Dataset records: Begin
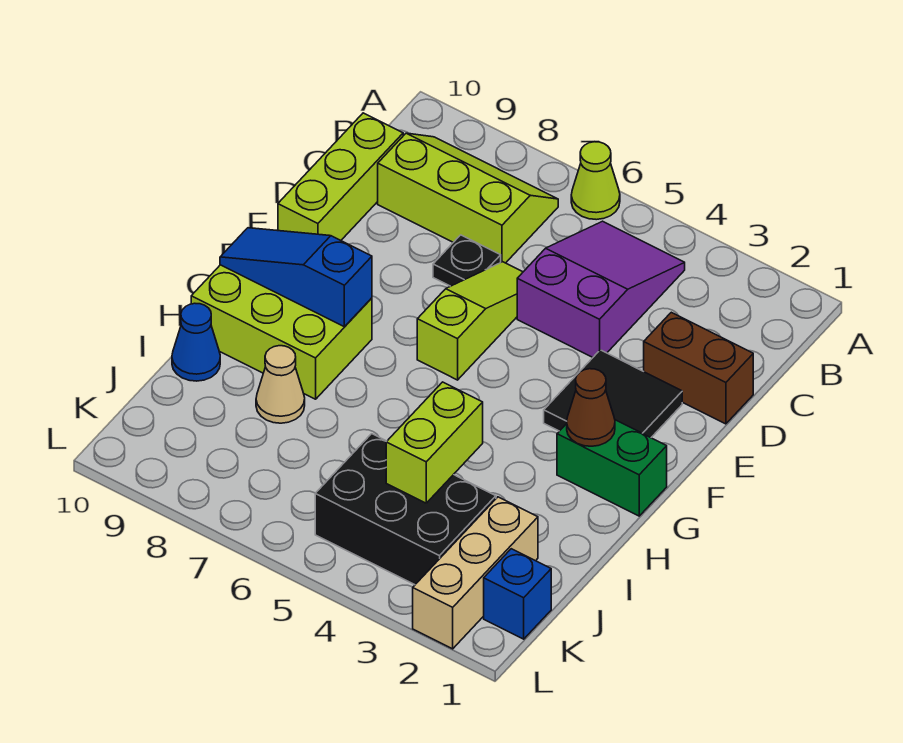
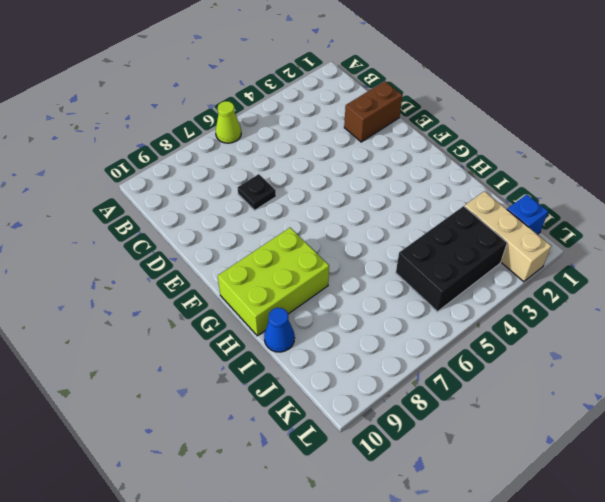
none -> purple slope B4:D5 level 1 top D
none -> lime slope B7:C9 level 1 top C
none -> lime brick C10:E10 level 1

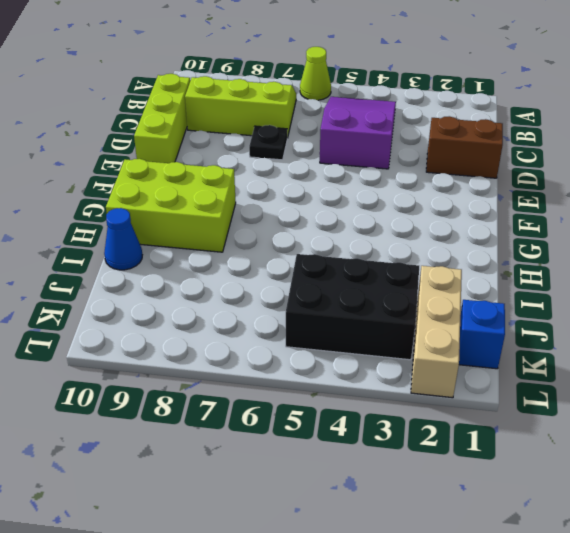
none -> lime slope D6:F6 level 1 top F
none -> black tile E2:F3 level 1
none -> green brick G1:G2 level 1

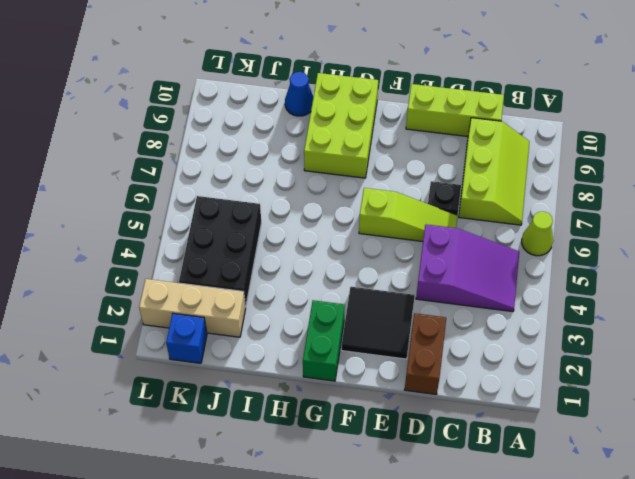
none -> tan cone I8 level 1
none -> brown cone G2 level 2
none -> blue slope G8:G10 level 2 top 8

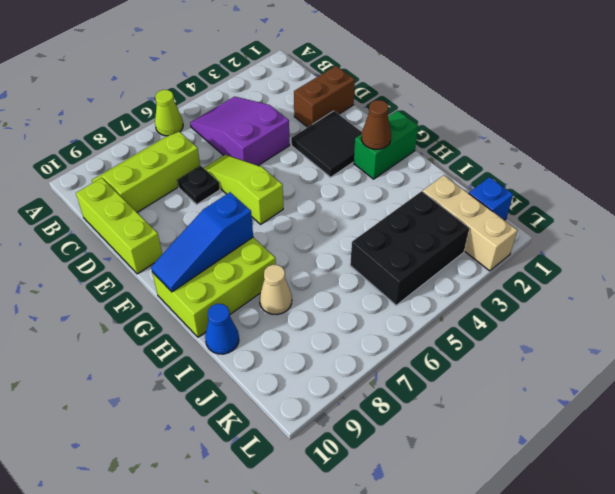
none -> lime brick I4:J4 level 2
Dataset records: End
◆ Your instructions ◆
Your task is to set down each line above verbatim while excluding the pictures.

◆ Answer box ◆
none -> purple slope B4:D5 level 1 top D
none -> lime slope B7:C9 level 1 top C
none -> lime brick C10:E10 level 1

none -> lime slope D6:F6 level 1 top F
none -> black tile E2:F3 level 1
none -> green brick G1:G2 level 1

none -> tan cone I8 level 1
none -> brown cone G2 level 2
none -> blue slope G8:G10 level 2 top 8

none -> lime brick I4:J4 level 2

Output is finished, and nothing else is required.